**Work request**
If a line below contains the word "SONAR", count it. Please give the total and nothing else.

**Records shown**
· · · · ·
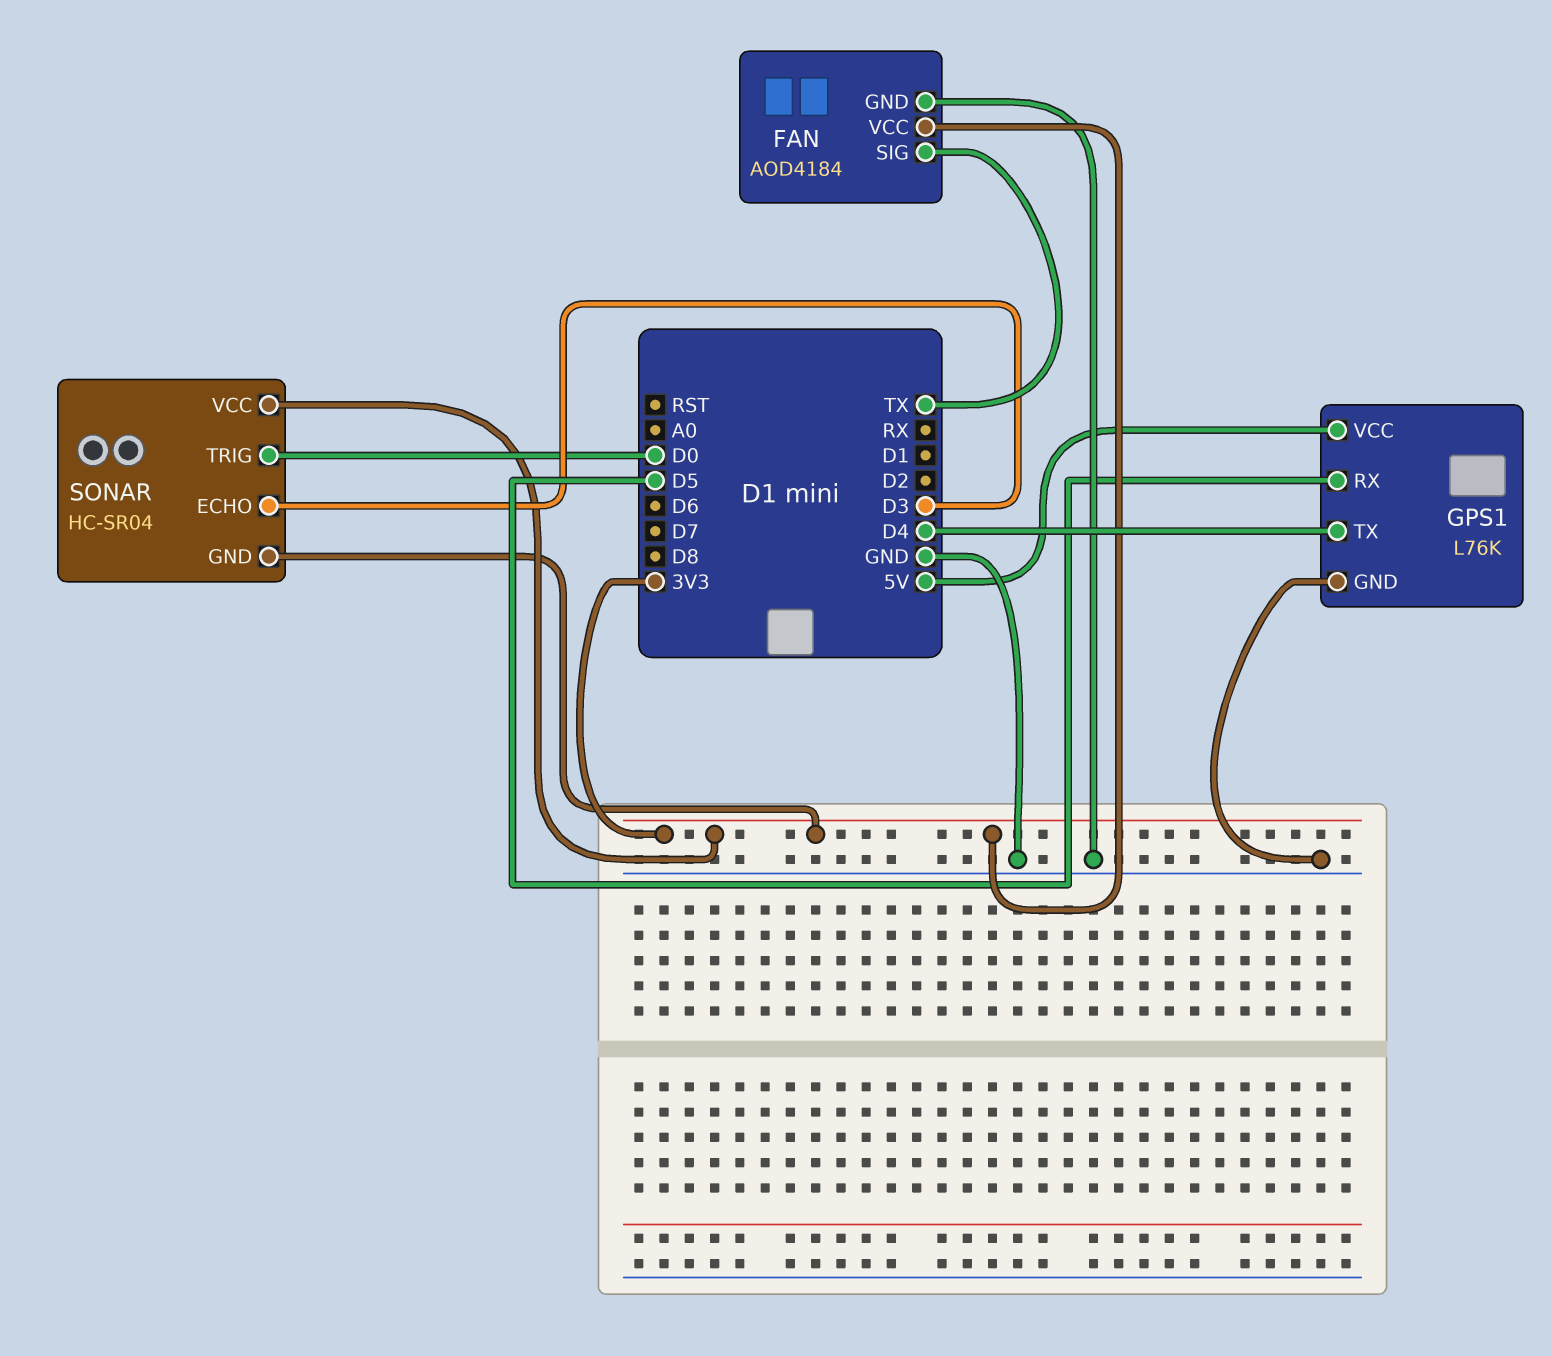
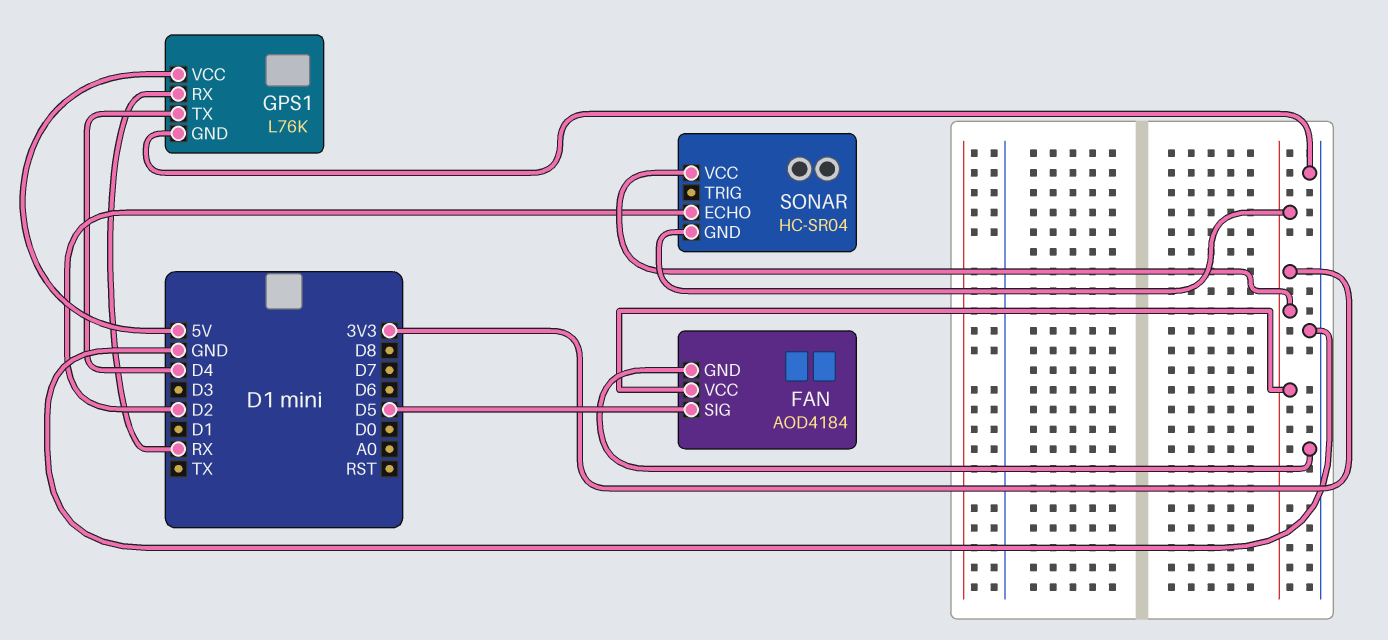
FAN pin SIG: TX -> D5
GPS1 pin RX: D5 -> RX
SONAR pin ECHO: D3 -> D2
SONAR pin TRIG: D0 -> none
· · · · ·
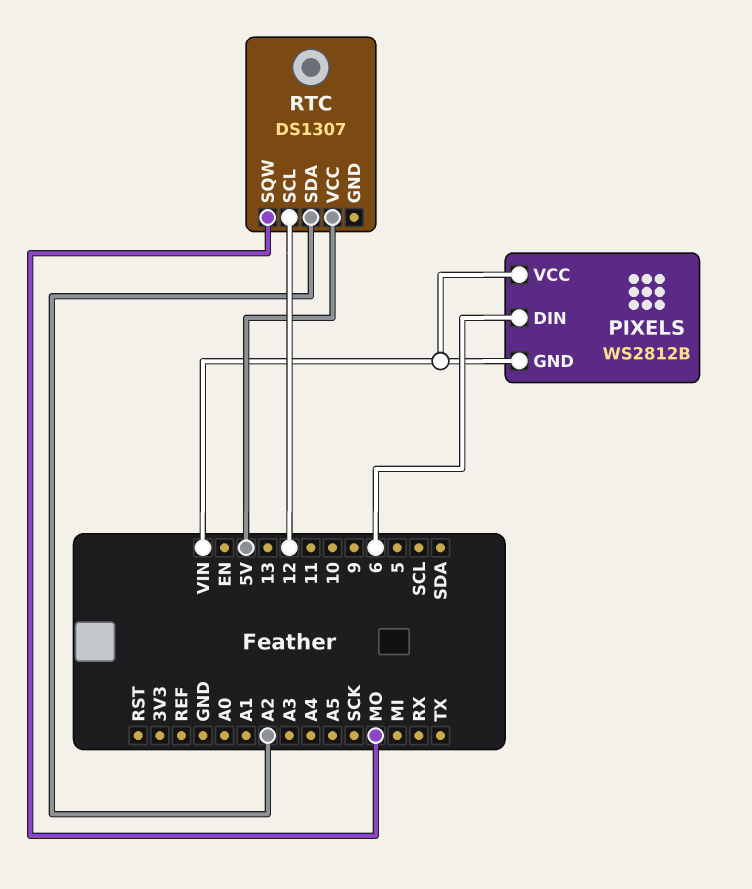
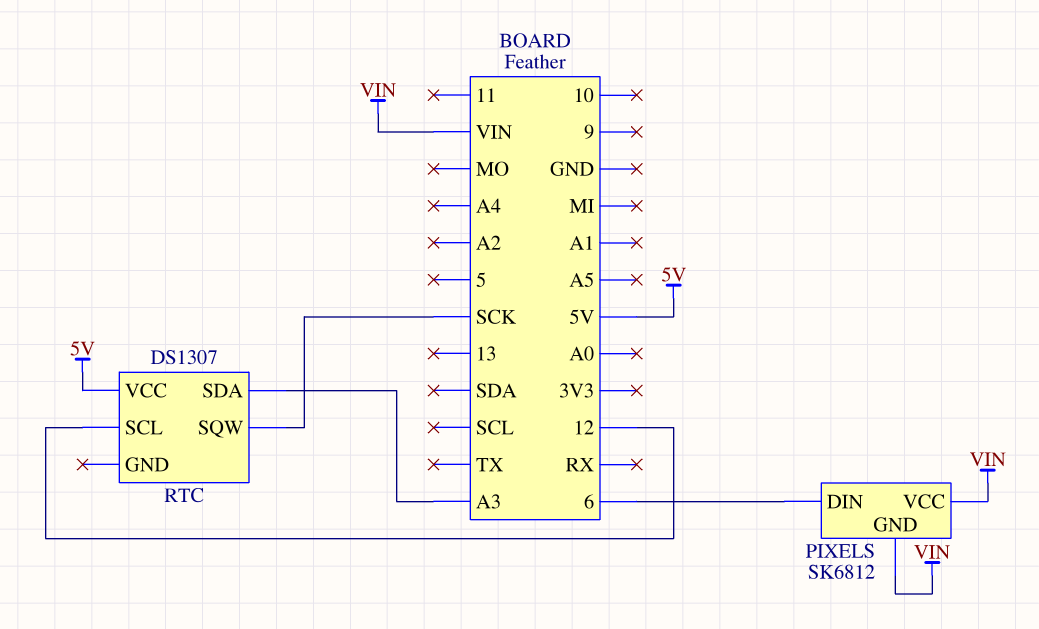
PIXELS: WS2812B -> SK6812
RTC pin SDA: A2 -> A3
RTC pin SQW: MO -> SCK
· · · · ·
**Completed task**
2